Exercise
Reproduce the items word for word, from the first line of the items through the line holding "center [635, 849].", inclusive.

Material for this task
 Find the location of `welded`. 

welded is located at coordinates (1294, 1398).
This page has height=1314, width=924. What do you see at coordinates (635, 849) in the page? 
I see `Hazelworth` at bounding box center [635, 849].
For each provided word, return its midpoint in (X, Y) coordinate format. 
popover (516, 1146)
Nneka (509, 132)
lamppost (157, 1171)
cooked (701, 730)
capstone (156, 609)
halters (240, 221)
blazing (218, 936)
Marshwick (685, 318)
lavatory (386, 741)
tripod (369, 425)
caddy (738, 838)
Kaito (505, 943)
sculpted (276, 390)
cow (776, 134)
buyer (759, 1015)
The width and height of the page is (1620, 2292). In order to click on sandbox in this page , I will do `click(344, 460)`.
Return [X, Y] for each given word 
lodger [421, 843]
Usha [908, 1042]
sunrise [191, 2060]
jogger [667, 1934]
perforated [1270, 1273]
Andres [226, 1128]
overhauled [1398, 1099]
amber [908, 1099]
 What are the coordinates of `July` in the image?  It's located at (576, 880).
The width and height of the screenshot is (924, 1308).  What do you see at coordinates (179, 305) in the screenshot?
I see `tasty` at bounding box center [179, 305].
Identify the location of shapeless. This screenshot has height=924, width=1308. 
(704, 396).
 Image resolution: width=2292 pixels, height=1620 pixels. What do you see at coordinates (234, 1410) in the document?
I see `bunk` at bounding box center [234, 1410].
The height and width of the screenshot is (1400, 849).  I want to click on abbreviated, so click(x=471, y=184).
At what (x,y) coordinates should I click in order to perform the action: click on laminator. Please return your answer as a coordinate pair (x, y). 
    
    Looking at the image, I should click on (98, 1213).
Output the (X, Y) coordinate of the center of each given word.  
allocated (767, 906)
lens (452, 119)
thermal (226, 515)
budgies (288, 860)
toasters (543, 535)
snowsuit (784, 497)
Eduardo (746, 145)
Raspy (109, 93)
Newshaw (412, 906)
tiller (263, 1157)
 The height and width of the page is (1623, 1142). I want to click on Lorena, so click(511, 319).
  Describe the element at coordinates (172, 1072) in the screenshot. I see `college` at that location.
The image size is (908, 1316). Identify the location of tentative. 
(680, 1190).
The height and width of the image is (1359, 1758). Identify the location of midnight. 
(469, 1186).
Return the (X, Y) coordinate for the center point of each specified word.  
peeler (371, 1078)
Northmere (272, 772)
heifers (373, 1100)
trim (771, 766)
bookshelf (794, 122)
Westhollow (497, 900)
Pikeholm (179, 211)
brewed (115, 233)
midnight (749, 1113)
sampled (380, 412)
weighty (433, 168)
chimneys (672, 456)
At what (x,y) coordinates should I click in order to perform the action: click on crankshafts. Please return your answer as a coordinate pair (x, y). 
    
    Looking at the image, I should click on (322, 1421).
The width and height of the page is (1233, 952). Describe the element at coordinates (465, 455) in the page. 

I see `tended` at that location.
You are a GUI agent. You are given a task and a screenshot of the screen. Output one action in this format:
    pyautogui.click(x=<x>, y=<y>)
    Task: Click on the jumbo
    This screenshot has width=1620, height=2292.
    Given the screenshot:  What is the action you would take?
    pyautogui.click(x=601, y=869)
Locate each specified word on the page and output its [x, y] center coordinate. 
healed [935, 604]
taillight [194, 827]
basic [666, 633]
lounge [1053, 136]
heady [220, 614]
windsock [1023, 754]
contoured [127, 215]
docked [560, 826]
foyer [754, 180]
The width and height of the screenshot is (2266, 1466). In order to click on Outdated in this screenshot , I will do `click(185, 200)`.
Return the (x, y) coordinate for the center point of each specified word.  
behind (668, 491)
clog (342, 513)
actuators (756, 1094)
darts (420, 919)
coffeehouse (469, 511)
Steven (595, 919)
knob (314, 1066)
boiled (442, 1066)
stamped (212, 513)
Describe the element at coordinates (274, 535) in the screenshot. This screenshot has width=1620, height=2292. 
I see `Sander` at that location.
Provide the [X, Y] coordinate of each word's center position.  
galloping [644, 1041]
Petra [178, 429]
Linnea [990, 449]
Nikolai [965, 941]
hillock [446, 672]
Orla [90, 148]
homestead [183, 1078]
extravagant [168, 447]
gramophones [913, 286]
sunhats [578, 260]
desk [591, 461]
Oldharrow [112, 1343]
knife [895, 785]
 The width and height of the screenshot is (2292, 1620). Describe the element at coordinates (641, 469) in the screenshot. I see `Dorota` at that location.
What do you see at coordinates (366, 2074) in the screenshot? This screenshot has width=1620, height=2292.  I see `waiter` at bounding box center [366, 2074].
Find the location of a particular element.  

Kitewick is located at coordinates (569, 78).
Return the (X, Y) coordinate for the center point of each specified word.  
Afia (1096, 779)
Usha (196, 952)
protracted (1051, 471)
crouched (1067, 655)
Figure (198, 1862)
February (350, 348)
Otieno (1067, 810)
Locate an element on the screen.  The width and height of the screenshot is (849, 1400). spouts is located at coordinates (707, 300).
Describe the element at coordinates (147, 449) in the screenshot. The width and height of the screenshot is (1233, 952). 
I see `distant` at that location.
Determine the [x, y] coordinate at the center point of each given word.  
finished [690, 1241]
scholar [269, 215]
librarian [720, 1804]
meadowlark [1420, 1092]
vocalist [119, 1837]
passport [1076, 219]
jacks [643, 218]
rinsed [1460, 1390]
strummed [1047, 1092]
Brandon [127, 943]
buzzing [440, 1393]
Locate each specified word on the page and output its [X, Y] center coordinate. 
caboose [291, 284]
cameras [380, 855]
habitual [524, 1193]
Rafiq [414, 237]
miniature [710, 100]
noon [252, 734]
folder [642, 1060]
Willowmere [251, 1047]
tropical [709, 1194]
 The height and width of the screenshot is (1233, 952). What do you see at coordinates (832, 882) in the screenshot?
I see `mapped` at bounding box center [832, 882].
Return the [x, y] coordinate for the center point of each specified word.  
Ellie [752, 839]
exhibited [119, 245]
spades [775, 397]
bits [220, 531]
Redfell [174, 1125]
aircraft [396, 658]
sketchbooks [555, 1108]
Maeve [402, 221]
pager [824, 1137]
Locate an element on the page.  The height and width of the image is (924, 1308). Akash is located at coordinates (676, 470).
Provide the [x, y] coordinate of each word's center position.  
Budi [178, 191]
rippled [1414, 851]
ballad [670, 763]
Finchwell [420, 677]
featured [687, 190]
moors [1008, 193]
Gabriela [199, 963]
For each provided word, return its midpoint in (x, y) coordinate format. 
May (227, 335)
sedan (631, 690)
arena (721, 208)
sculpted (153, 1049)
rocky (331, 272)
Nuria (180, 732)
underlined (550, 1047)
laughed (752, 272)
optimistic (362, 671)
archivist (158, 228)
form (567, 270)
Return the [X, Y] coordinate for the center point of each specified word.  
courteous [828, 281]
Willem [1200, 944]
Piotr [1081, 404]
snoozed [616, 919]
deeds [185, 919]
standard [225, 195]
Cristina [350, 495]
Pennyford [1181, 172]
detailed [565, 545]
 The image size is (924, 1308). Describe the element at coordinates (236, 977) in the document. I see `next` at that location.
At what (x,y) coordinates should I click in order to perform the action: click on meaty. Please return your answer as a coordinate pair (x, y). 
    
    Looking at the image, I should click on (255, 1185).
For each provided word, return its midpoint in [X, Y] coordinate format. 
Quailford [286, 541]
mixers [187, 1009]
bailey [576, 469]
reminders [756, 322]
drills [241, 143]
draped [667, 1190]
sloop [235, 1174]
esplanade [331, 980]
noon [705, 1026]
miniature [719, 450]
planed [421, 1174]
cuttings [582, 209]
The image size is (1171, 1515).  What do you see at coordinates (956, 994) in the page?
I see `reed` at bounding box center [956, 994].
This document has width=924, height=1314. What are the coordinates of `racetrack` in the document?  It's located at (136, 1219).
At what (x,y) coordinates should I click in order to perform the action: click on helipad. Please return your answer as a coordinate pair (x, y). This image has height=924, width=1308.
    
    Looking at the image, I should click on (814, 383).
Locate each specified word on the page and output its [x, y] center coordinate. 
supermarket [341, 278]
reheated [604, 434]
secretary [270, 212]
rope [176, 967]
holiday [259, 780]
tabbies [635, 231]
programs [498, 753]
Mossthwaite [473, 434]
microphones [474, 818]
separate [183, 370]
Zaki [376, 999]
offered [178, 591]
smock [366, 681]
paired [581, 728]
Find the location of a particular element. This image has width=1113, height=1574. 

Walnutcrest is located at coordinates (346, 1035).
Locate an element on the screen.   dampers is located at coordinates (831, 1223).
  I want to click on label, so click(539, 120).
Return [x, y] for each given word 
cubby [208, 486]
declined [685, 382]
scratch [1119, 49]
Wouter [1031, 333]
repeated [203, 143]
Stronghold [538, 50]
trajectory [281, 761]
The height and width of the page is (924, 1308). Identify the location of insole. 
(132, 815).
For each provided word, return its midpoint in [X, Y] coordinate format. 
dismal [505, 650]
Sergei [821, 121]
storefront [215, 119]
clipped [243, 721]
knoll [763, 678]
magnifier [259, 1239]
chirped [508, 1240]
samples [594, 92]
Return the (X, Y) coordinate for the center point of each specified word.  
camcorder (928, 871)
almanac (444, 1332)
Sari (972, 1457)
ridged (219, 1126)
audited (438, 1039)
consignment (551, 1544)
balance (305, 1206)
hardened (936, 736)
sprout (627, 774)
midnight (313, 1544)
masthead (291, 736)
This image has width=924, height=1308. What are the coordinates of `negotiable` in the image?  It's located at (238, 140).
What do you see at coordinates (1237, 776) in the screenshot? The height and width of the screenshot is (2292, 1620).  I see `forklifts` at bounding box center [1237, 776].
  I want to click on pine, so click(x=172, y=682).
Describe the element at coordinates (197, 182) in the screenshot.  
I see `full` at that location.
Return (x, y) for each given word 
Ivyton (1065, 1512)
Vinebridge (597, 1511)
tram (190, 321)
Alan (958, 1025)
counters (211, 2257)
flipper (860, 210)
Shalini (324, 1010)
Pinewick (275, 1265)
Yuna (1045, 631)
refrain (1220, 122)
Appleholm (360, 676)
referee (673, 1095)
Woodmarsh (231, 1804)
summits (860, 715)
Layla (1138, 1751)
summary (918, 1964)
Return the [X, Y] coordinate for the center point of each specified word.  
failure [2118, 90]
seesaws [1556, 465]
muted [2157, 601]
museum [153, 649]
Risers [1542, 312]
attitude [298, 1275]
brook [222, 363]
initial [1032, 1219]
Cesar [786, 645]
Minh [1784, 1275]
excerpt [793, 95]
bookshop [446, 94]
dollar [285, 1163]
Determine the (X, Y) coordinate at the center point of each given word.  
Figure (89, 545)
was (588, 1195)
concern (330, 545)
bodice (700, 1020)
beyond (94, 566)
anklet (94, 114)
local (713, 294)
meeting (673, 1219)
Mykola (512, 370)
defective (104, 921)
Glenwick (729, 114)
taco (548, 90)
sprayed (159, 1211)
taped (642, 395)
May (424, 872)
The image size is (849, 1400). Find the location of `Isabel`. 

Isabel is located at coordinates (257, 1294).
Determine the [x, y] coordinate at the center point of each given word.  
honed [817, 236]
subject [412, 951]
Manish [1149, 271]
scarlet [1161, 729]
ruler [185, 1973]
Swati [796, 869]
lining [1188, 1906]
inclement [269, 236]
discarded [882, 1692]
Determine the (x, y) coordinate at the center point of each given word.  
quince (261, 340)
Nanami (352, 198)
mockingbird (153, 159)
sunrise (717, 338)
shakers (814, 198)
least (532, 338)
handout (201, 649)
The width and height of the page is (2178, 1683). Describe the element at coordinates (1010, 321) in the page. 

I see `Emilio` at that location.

Solution to the exercise
 Find the location of `welded`. 

welded is located at coordinates (1294, 1398).
This page has height=1314, width=924. What do you see at coordinates (635, 849) in the page? 
I see `Hazelworth` at bounding box center [635, 849].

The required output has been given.